Pull out each line of the listing below that contains the string "numericTimeSignature".

• _PROVIDED RECORDS_

+++++

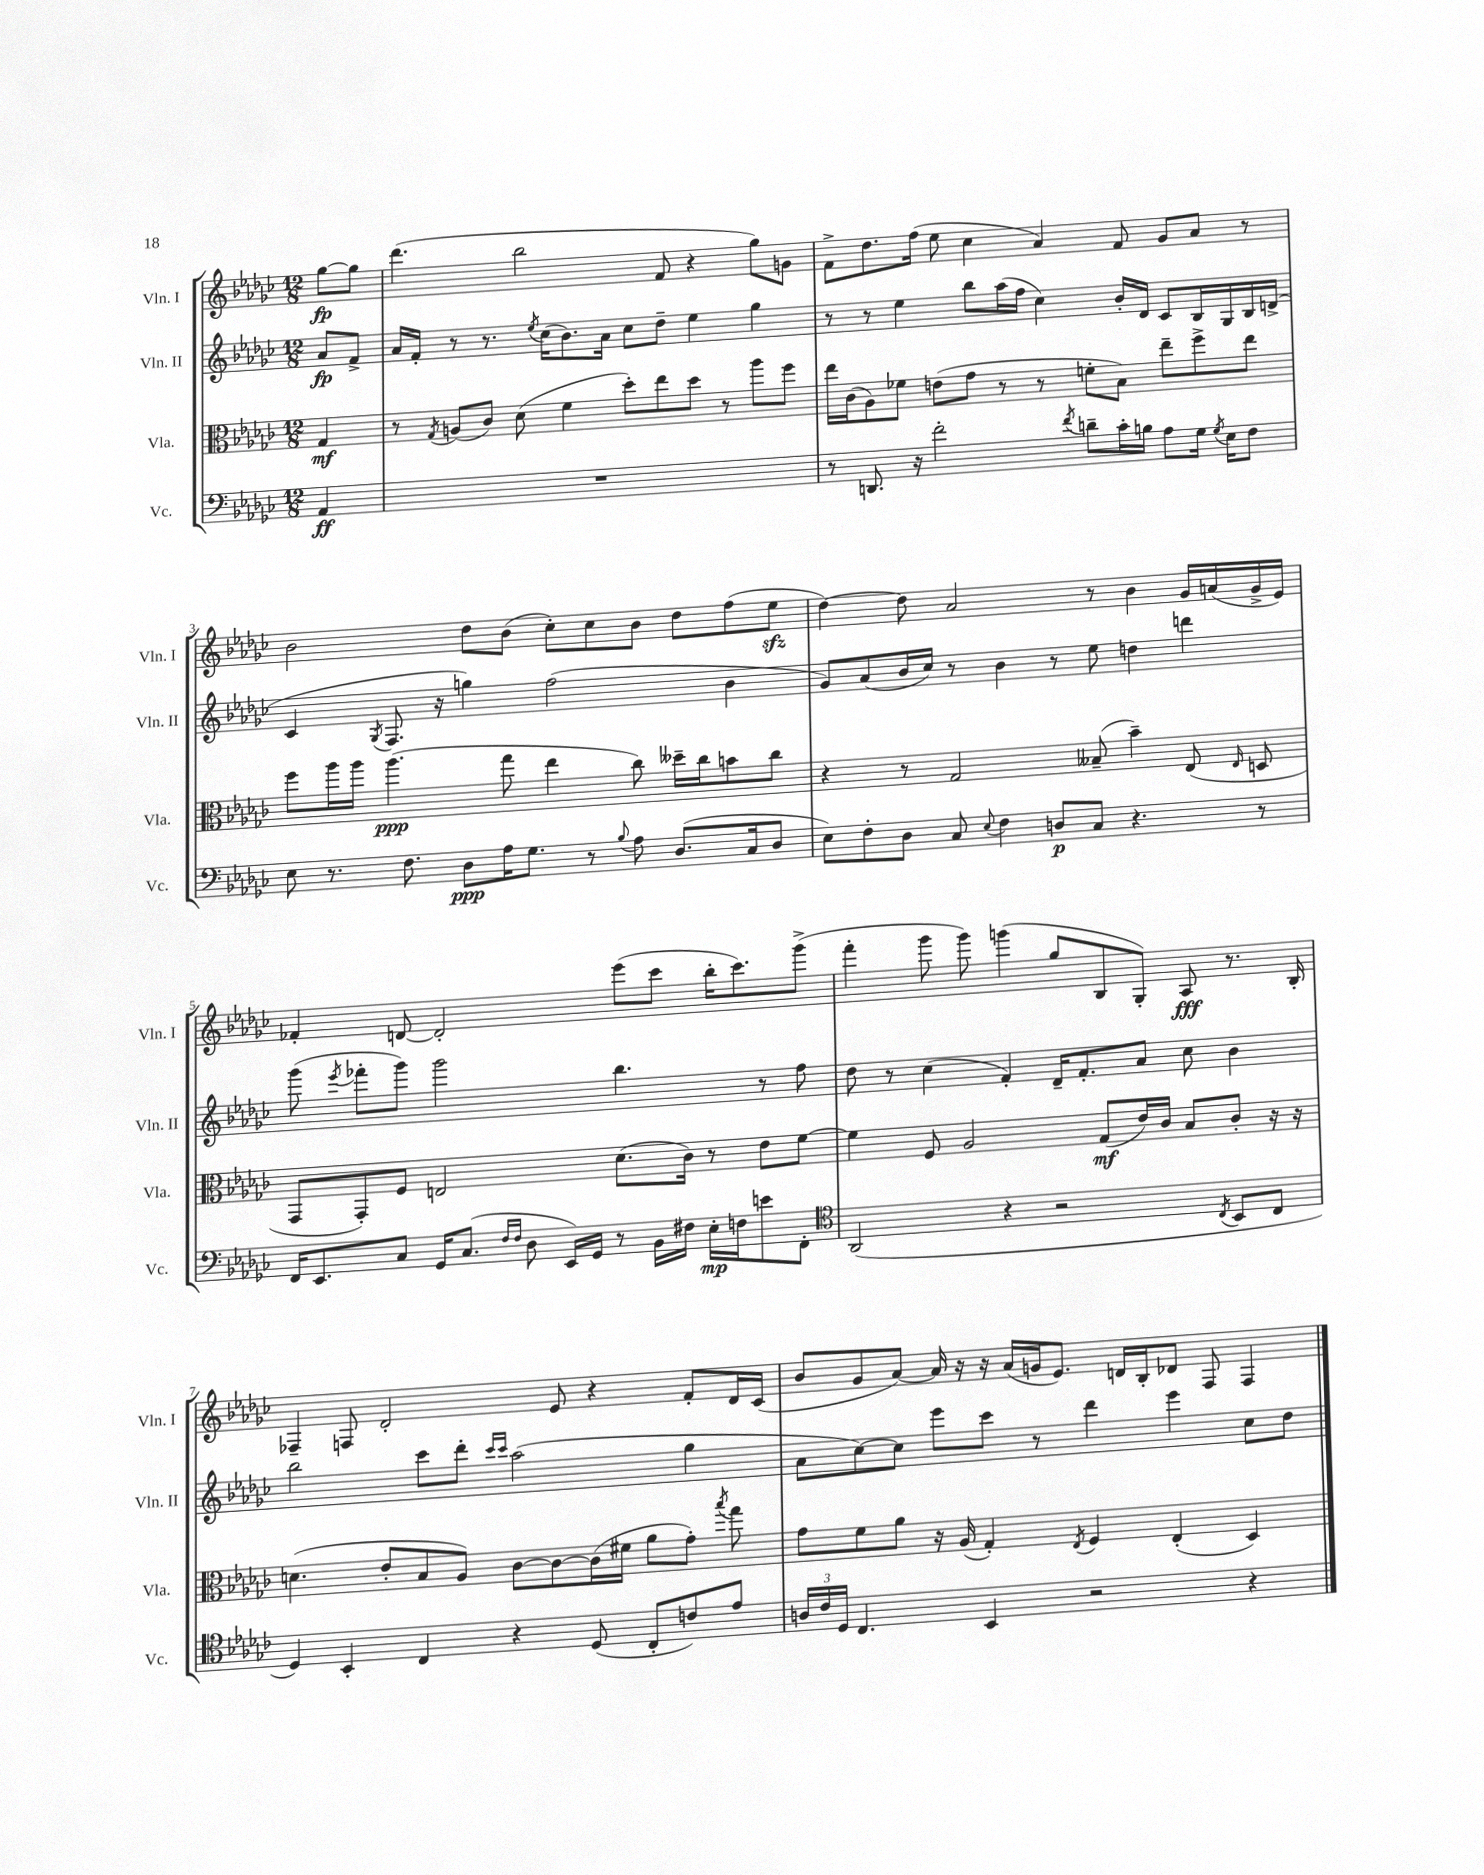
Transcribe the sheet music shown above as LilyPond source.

<<
\new StaffGroup <<
\new Staff = "s0" \with { instrumentName = "Vln. I" shortInstrumentName = "Vln. I" } {
    \clef treble \key ges \major \numericTimeSignature \time 12/8 \partial 4
    \autoBeamOff ges''8[~\fp ges''8] |
    des'''4.( bes''2 f'8 r4 ges''8[) g'8] |
    f'8[-> des''8. f''16]( ees''8 ces''4 aes'4) f'8 ges'8[ aes'8] r8 |
    bes'2 des''8[ bes'8]( ces''8[-.) ces''8 bes'8] des''8[ f''8( ees''8]\sfz |
    des''4~) des''8 aes'2 r8 bes'4 ges'16[ a'16( ges'16-> ees'16]) |
    fes'4-. d'8~ d'2-. ees'''8[( ces'''8] bes''16[-. ces'''8.) ges'''8]->( |
    f'''4-. ges'''8 ges'''8) g'''4( ges''8[ bes8 ges8]-.) aes8\fff r8. bes16-. |
    fes4-- f8 des'2-. ees'8 r4 f'8[-. des'16 ces'16]( |
    bes'8[ ges'8 aes'8]~) aes'16 r16 r16 aes'16[( g'16 ees'8.]) d'16[ bes16-. des'8] f8 f4 \bar "|." |
}
\new Staff = "s1" \with { instrumentName = "Vln. II" shortInstrumentName = "Vln. II" } {
    \clef treble \key ges \major \numericTimeSignature \time 12/8 \partial 4
    \autoBeamOff aes'8[\fp f'8]-> |
    aes'16[ f'16]-. r8 r8. \acciaccatura { ees''8 } ces''16[( bes'8.) aes'16] ces''8[ des''8]-- ees''4 ges''4 |
    r8 r8 ees''4 bes''8[ aes''16( f''16] ces''4) bes'16[-. des'16] ces'8[ bes16 ges16 bes16 d'16]->( |
    ces'4 \acciaccatura { ges8 } f8. r16 g''4) f''2( bes'4 |
    ges'8[) aes'8( bes'16 ces''16]) r8 bes'4 r8 ees''8 d''4 d'''4 |
    ges'''8( \acciaccatura { ees'''8 } fes'''8[-. ges'''8]) ges'''2 bes''4. r8 f''8 |
    des''8 r8 ces''4( f'4-.) des'16[-- f'8.-. aes'8] ces''8 bes'4 |
    bes''2 ces'''8[ des'''8]-. \grace { ces'''16[ ces'''16] } aes''2( ges''4 |
    aes'8[ ces''8~) ces''8] ees'''8[ ces'''8] r8 des'''4 ees'''4 ces''8[ des''8] \bar "|." |
}
\new Staff = "s2" \with { instrumentName = "Vla." shortInstrumentName = "Vla." } {
    \clef alto \key ges \major \numericTimeSignature \time 12/8 \partial 4
    \autoBeamOff ges4\mf |
    r8 \acciaccatura { ges8 } a8[( ces'8]) des'8( f'4 des''8[-.) ees''8 des''8] r8 aes''8[ f''8] |
    ees''16[ ces'16( aes8) fes'8] e'8[( ges'8] r8 r8 f'8[-. bes8]) ees''8[-- f''8-> ees''8] |
    f''8[ aes''16 aes''16] aes''4.\ppp( ges''8 ees''4 ces''8) deses''16[-- ces''16 b'8 ces''8] |
    r4 r8 ges2 beses8--( bes'4--) ees8( \grace { ees16 } d8 |
    ges,8[ ges,8-.) f8] e2 des'8.[( ces'16]) r8 ees'8[ f'8]~ |
    f'4 f8 aes2 ges8[\mf( ees'16) ces'16] bes8[ ces'8]-. r16 r16 |
    d'4.( ees'8[-. bes8 aes8]) ces'8[~ ces'8~ ces'16( fis'16] aes'8[ ges'8]-.) \acciaccatura { bes''8 } ges''8 |
    ges'8[ f'8 aes'8] r16 aes16( ges4-.) \acciaccatura { ees8 } f4 ees4-.( des4) \bar "|." |
}
\new Staff = "s3" \with { instrumentName = "Vc." shortInstrumentName = "Vc." } {
    \clef bass \key ges \major \numericTimeSignature \time 12/8 \partial 4
    \autoBeamOff aes,4\ff |
    R1. |
    r8 d,8. r16 f'2-. \acciaccatura { f'8 } d'8[-- ces'16-. b16] aes8[ ges16] \acciaccatura { ges8 } ees16[ f8] |
    ees8 r8. f8. des8[\ppp aes16 ges8.] r8 \appoggiatura { bes8 } aes8 des8.[( ces16 des8] |
    ees8[) f8-. des8] ces8 \appoggiatura { ees8 } f4 d8[\p ces8] r4. r8 |
    f,16[ ees,8. ces8] ges,16[ ces8.]( \grace { f16[ f16] } des8 ees,16[) ges,16] r8 bes,16[ fis16] ees16[-.\mp f16 e'8 f,8]-. |
    \clef tenor aes,2( r4 r2 \acciaccatura { ces8 } bes,8[ ces8] |
    des4) bes,4-. ces4 r4 des8( ces8[-. c'8) ees'8] |
    \tuplet 3/2 { a16[ ces'16 des16] } ces4. bes,4 r2 r4 \bar "|." |
}
>>
>>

+++++

• _FULL OUTPUT_
    \clef treble \key ges \major \numericTimeSignature \time 12/8 \partial 4
    \clef treble \key ges \major \numericTimeSignature \time 12/8 \partial 4
    \clef alto \key ges \major \numericTimeSignature \time 12/8 \partial 4
    \clef bass \key ges \major \numericTimeSignature \time 12/8 \partial 4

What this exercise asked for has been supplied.